[Problem description]
Search the records that follow and extract every line containing the string "blue".

[Record set]
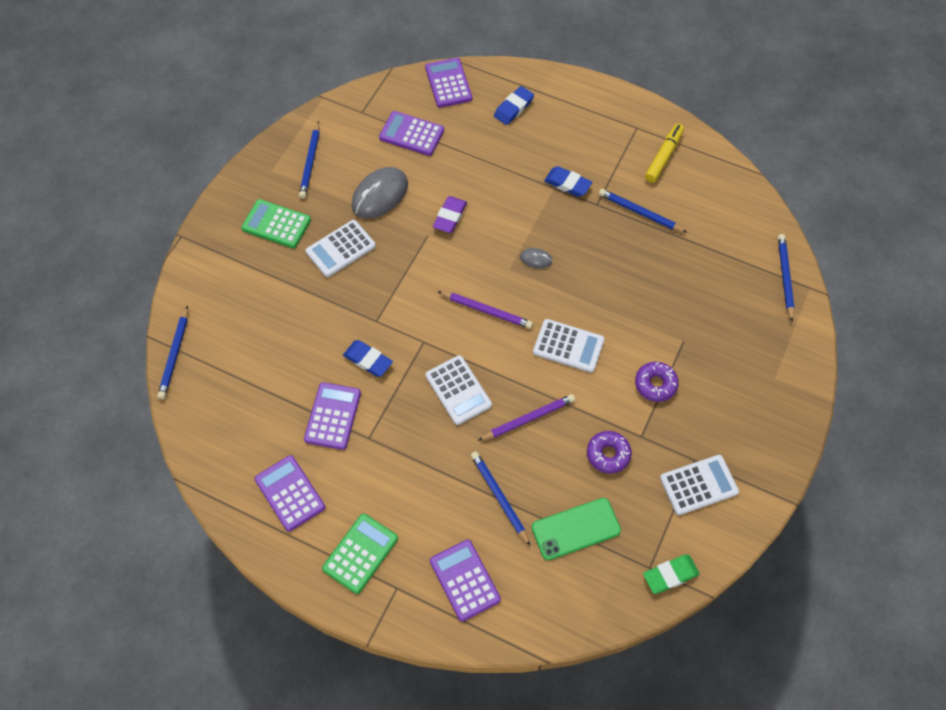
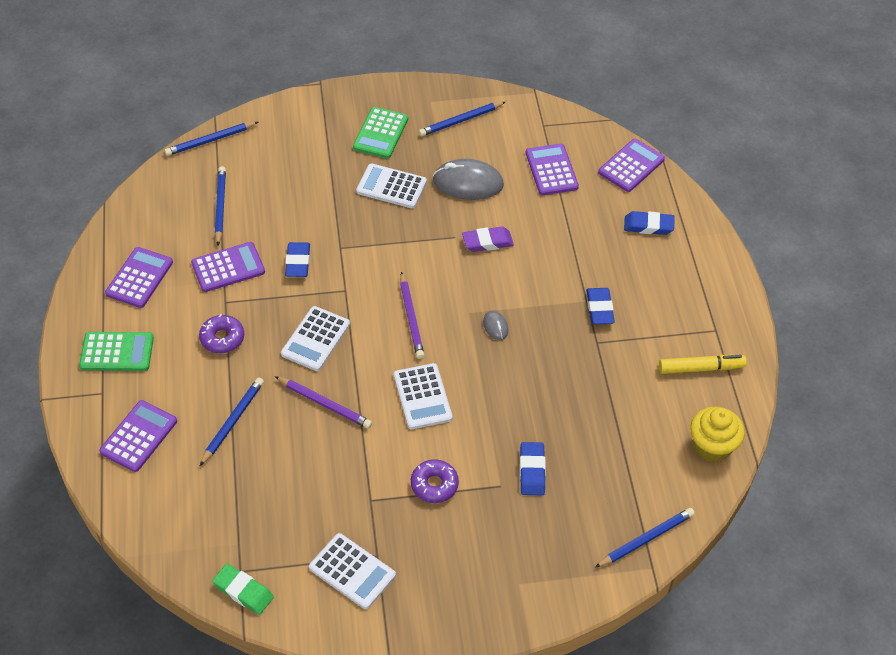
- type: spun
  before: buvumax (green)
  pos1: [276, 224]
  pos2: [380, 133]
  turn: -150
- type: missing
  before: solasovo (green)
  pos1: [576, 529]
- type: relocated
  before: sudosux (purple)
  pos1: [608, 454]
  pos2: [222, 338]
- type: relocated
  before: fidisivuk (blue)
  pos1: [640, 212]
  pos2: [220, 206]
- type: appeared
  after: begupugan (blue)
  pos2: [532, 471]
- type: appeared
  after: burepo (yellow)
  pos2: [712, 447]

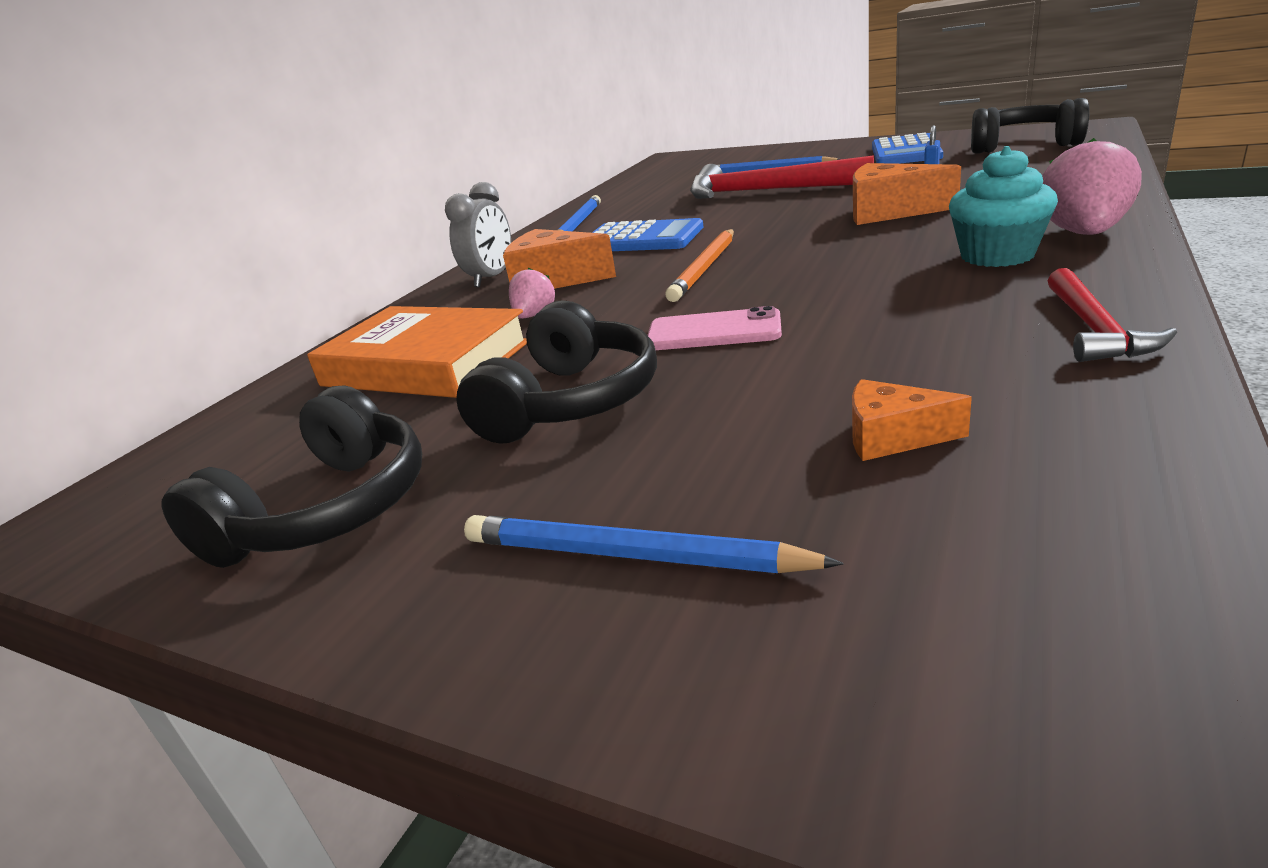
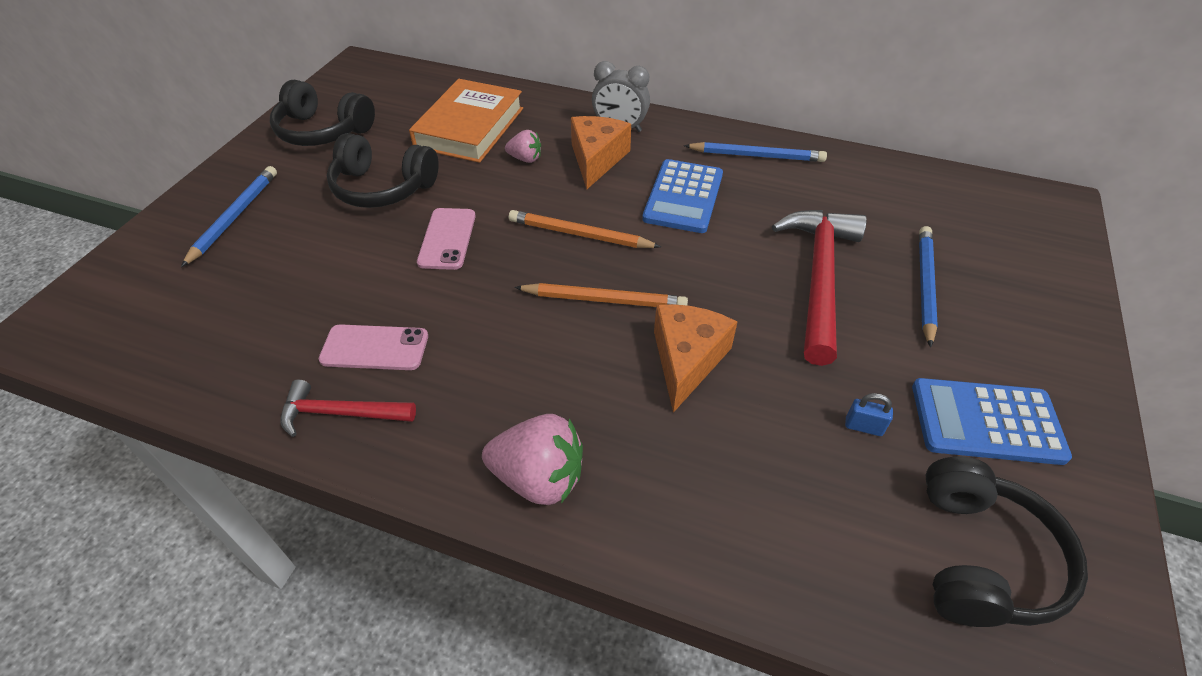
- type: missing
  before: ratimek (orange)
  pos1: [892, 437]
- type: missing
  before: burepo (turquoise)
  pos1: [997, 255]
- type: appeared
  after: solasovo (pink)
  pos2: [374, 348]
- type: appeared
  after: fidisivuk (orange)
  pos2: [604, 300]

---

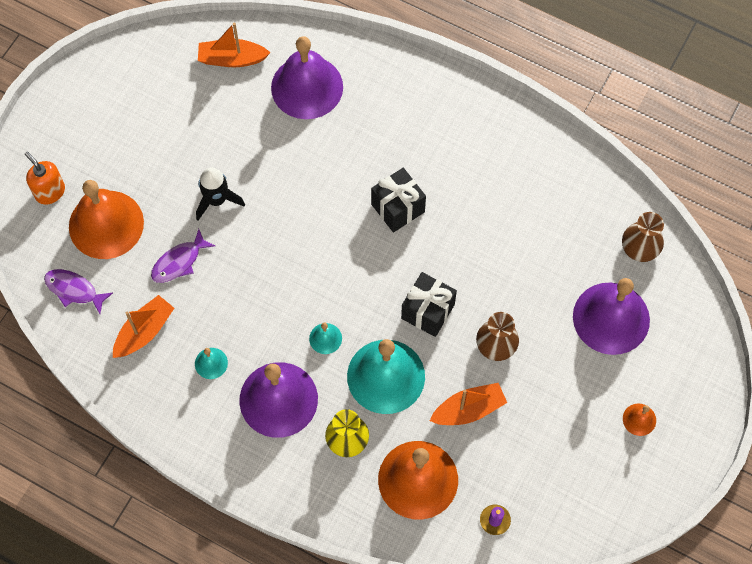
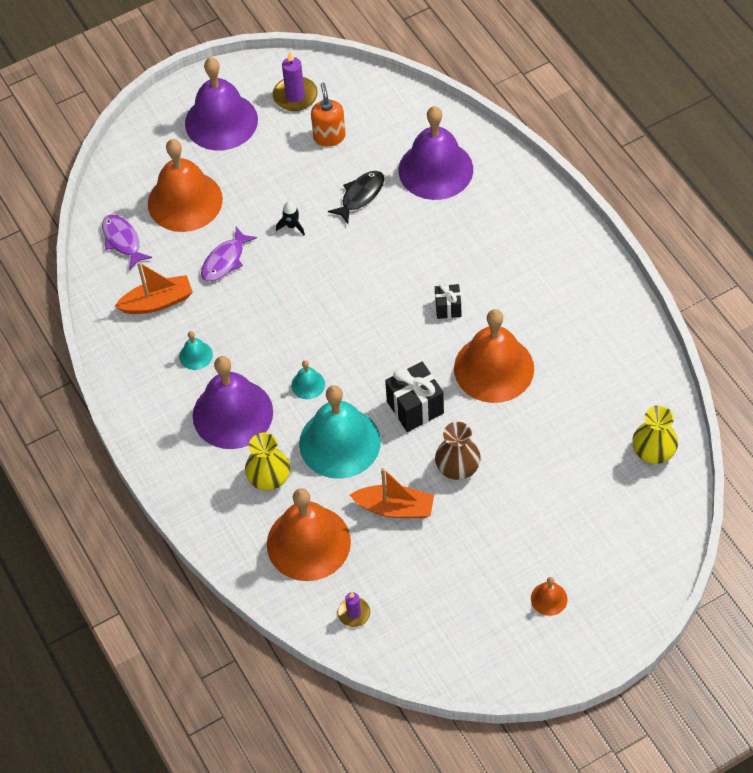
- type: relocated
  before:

[Written response]
  before: fidisivuk (blue)
  after: begupugan (blue)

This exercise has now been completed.